*** Available records Section Begins ***
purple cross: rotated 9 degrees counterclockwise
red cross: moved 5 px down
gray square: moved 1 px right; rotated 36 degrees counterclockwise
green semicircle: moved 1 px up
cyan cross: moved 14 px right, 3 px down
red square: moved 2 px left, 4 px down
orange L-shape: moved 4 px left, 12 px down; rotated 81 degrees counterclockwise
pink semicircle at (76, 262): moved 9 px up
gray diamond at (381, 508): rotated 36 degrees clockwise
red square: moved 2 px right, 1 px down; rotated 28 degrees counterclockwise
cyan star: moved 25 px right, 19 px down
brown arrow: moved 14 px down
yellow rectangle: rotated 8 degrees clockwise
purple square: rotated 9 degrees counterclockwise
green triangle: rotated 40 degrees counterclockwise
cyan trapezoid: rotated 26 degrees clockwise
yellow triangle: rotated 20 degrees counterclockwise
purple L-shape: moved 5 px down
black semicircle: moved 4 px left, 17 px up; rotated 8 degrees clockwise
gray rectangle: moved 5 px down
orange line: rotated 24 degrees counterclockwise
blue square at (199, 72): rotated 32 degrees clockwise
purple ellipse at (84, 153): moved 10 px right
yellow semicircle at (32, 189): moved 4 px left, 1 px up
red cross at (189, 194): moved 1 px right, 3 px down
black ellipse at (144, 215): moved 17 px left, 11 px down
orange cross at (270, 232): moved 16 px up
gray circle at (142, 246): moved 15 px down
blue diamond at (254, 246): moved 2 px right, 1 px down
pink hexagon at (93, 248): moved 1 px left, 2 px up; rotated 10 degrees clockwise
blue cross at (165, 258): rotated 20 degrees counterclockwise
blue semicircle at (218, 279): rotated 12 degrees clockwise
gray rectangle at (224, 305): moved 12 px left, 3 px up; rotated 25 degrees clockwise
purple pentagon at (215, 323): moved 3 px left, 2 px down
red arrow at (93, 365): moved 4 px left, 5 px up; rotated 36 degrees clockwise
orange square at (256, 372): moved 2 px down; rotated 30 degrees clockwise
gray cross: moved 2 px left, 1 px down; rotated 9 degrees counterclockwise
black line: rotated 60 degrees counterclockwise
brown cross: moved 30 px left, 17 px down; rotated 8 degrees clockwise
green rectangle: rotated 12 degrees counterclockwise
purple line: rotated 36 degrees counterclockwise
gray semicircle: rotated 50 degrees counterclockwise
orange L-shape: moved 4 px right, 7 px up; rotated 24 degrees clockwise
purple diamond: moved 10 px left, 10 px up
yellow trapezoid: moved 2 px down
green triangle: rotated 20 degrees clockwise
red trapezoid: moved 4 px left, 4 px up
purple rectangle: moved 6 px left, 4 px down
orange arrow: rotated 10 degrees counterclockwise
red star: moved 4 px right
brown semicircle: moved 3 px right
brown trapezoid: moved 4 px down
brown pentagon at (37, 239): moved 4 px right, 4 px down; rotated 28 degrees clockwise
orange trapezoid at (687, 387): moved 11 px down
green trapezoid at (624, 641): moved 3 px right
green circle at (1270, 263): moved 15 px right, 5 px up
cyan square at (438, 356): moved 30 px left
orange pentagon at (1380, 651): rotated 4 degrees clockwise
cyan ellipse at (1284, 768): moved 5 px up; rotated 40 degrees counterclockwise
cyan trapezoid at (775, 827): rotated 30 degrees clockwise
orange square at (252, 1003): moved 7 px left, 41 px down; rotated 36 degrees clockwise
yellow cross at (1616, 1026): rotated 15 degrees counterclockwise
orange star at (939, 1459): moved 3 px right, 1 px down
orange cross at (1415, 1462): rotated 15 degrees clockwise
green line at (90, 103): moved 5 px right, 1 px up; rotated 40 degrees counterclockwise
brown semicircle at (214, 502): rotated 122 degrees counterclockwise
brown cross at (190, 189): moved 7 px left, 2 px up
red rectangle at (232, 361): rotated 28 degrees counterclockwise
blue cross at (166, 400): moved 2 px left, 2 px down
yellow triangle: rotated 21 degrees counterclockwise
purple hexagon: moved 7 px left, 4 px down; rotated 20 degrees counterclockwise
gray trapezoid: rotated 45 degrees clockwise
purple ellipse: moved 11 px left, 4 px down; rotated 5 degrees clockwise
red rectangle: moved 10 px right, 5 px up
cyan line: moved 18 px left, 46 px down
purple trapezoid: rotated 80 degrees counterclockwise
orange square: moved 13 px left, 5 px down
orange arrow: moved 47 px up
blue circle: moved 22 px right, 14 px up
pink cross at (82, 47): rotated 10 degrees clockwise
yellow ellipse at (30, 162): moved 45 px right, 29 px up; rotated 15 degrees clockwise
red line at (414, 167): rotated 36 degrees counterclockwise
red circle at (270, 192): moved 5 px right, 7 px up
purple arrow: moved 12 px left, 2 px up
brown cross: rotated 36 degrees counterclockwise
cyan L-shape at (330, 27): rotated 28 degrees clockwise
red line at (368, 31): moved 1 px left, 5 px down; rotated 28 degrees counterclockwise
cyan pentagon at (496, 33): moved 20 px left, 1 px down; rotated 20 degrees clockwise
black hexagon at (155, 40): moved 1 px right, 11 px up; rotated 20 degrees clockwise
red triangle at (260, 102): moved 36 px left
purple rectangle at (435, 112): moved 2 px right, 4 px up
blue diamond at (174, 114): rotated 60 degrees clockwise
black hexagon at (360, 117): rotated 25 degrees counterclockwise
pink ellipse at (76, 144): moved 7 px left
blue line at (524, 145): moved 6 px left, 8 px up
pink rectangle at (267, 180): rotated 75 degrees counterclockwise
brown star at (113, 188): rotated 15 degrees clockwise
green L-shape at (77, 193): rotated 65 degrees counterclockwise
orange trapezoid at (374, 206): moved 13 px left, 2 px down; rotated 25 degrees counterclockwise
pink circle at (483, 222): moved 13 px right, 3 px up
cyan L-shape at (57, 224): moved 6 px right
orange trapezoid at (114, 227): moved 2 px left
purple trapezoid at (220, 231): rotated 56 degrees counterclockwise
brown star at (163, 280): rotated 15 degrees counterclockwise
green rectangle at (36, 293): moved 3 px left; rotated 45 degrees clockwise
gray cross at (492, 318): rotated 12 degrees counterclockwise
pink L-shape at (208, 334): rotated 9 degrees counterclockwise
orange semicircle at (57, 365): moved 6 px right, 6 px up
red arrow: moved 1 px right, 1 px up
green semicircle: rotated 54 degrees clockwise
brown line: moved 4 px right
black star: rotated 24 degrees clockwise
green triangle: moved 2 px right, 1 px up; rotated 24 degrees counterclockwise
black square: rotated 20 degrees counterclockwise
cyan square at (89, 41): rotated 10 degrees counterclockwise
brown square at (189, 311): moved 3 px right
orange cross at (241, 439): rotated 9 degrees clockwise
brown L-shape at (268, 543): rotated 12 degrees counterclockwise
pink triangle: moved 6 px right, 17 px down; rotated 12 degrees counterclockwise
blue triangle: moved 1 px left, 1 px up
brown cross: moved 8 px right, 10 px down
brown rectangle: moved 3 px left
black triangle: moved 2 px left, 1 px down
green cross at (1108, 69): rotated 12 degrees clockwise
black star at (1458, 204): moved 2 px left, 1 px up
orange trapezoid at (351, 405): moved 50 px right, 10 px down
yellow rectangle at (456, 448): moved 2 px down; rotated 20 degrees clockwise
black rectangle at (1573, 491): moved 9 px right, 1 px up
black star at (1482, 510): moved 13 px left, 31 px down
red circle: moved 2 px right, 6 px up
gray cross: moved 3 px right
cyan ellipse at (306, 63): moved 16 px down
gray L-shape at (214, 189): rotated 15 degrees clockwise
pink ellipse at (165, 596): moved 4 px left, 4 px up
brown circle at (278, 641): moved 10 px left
*** Available records Section Ends ***
— Directions —
The records above should be repeated in full, exactly as given.

— Answer to the exercise —
purple cross: rotated 9 degrees counterclockwise
red cross: moved 5 px down
gray square: moved 1 px right; rotated 36 degrees counterclockwise
green semicircle: moved 1 px up
cyan cross: moved 14 px right, 3 px down
red square: moved 2 px left, 4 px down
orange L-shape: moved 4 px left, 12 px down; rotated 81 degrees counterclockwise
pink semicircle at (76, 262): moved 9 px up
gray diamond at (381, 508): rotated 36 degrees clockwise
red square: moved 2 px right, 1 px down; rotated 28 degrees counterclockwise
cyan star: moved 25 px right, 19 px down
brown arrow: moved 14 px down
yellow rectangle: rotated 8 degrees clockwise
purple square: rotated 9 degrees counterclockwise
green triangle: rotated 40 degrees counterclockwise
cyan trapezoid: rotated 26 degrees clockwise
yellow triangle: rotated 20 degrees counterclockwise
purple L-shape: moved 5 px down
black semicircle: moved 4 px left, 17 px up; rotated 8 degrees clockwise
gray rectangle: moved 5 px down
orange line: rotated 24 degrees counterclockwise
blue square at (199, 72): rotated 32 degrees clockwise
purple ellipse at (84, 153): moved 10 px right
yellow semicircle at (32, 189): moved 4 px left, 1 px up
red cross at (189, 194): moved 1 px right, 3 px down
black ellipse at (144, 215): moved 17 px left, 11 px down
orange cross at (270, 232): moved 16 px up
gray circle at (142, 246): moved 15 px down
blue diamond at (254, 246): moved 2 px right, 1 px down
pink hexagon at (93, 248): moved 1 px left, 2 px up; rotated 10 degrees clockwise
blue cross at (165, 258): rotated 20 degrees counterclockwise
blue semicircle at (218, 279): rotated 12 degrees clockwise
gray rectangle at (224, 305): moved 12 px left, 3 px up; rotated 25 degrees clockwise
purple pentagon at (215, 323): moved 3 px left, 2 px down
red arrow at (93, 365): moved 4 px left, 5 px up; rotated 36 degrees clockwise
orange square at (256, 372): moved 2 px down; rotated 30 degrees clockwise
gray cross: moved 2 px left, 1 px down; rotated 9 degrees counterclockwise
black line: rotated 60 degrees counterclockwise
brown cross: moved 30 px left, 17 px down; rotated 8 degrees clockwise
green rectangle: rotated 12 degrees counterclockwise
purple line: rotated 36 degrees counterclockwise
gray semicircle: rotated 50 degrees counterclockwise
orange L-shape: moved 4 px right, 7 px up; rotated 24 degrees clockwise
purple diamond: moved 10 px left, 10 px up
yellow trapezoid: moved 2 px down
green triangle: rotated 20 degrees clockwise
red trapezoid: moved 4 px left, 4 px up
purple rectangle: moved 6 px left, 4 px down
orange arrow: rotated 10 degrees counterclockwise
red star: moved 4 px right
brown semicircle: moved 3 px right
brown trapezoid: moved 4 px down
brown pentagon at (37, 239): moved 4 px right, 4 px down; rotated 28 degrees clockwise
orange trapezoid at (687, 387): moved 11 px down
green trapezoid at (624, 641): moved 3 px right
green circle at (1270, 263): moved 15 px right, 5 px up
cyan square at (438, 356): moved 30 px left
orange pentagon at (1380, 651): rotated 4 degrees clockwise
cyan ellipse at (1284, 768): moved 5 px up; rotated 40 degrees counterclockwise
cyan trapezoid at (775, 827): rotated 30 degrees clockwise
orange square at (252, 1003): moved 7 px left, 41 px down; rotated 36 degrees clockwise
yellow cross at (1616, 1026): rotated 15 degrees counterclockwise
orange star at (939, 1459): moved 3 px right, 1 px down
orange cross at (1415, 1462): rotated 15 degrees clockwise
green line at (90, 103): moved 5 px right, 1 px up; rotated 40 degrees counterclockwise
brown semicircle at (214, 502): rotated 122 degrees counterclockwise
brown cross at (190, 189): moved 7 px left, 2 px up
red rectangle at (232, 361): rotated 28 degrees counterclockwise
blue cross at (166, 400): moved 2 px left, 2 px down
yellow triangle: rotated 21 degrees counterclockwise
purple hexagon: moved 7 px left, 4 px down; rotated 20 degrees counterclockwise
gray trapezoid: rotated 45 degrees clockwise
purple ellipse: moved 11 px left, 4 px down; rotated 5 degrees clockwise
red rectangle: moved 10 px right, 5 px up
cyan line: moved 18 px left, 46 px down
purple trapezoid: rotated 80 degrees counterclockwise
orange square: moved 13 px left, 5 px down
orange arrow: moved 47 px up
blue circle: moved 22 px right, 14 px up
pink cross at (82, 47): rotated 10 degrees clockwise
yellow ellipse at (30, 162): moved 45 px right, 29 px up; rotated 15 degrees clockwise
red line at (414, 167): rotated 36 degrees counterclockwise
red circle at (270, 192): moved 5 px right, 7 px up
purple arrow: moved 12 px left, 2 px up
brown cross: rotated 36 degrees counterclockwise
cyan L-shape at (330, 27): rotated 28 degrees clockwise
red line at (368, 31): moved 1 px left, 5 px down; rotated 28 degrees counterclockwise
cyan pentagon at (496, 33): moved 20 px left, 1 px down; rotated 20 degrees clockwise
black hexagon at (155, 40): moved 1 px right, 11 px up; rotated 20 degrees clockwise
red triangle at (260, 102): moved 36 px left
purple rectangle at (435, 112): moved 2 px right, 4 px up
blue diamond at (174, 114): rotated 60 degrees clockwise
black hexagon at (360, 117): rotated 25 degrees counterclockwise
pink ellipse at (76, 144): moved 7 px left
blue line at (524, 145): moved 6 px left, 8 px up
pink rectangle at (267, 180): rotated 75 degrees counterclockwise
brown star at (113, 188): rotated 15 degrees clockwise
green L-shape at (77, 193): rotated 65 degrees counterclockwise
orange trapezoid at (374, 206): moved 13 px left, 2 px down; rotated 25 degrees counterclockwise
pink circle at (483, 222): moved 13 px right, 3 px up
cyan L-shape at (57, 224): moved 6 px right
orange trapezoid at (114, 227): moved 2 px left
purple trapezoid at (220, 231): rotated 56 degrees counterclockwise
brown star at (163, 280): rotated 15 degrees counterclockwise
green rectangle at (36, 293): moved 3 px left; rotated 45 degrees clockwise
gray cross at (492, 318): rotated 12 degrees counterclockwise
pink L-shape at (208, 334): rotated 9 degrees counterclockwise
orange semicircle at (57, 365): moved 6 px right, 6 px up
red arrow: moved 1 px right, 1 px up
green semicircle: rotated 54 degrees clockwise
brown line: moved 4 px right
black star: rotated 24 degrees clockwise
green triangle: moved 2 px right, 1 px up; rotated 24 degrees counterclockwise
black square: rotated 20 degrees counterclockwise
cyan square at (89, 41): rotated 10 degrees counterclockwise
brown square at (189, 311): moved 3 px right
orange cross at (241, 439): rotated 9 degrees clockwise
brown L-shape at (268, 543): rotated 12 degrees counterclockwise
pink triangle: moved 6 px right, 17 px down; rotated 12 degrees counterclockwise
blue triangle: moved 1 px left, 1 px up
brown cross: moved 8 px right, 10 px down
brown rectangle: moved 3 px left
black triangle: moved 2 px left, 1 px down
green cross at (1108, 69): rotated 12 degrees clockwise
black star at (1458, 204): moved 2 px left, 1 px up
orange trapezoid at (351, 405): moved 50 px right, 10 px down
yellow rectangle at (456, 448): moved 2 px down; rotated 20 degrees clockwise
black rectangle at (1573, 491): moved 9 px right, 1 px up
black star at (1482, 510): moved 13 px left, 31 px down
red circle: moved 2 px right, 6 px up
gray cross: moved 3 px right
cyan ellipse at (306, 63): moved 16 px down
gray L-shape at (214, 189): rotated 15 degrees clockwise
pink ellipse at (165, 596): moved 4 px left, 4 px up
brown circle at (278, 641): moved 10 px left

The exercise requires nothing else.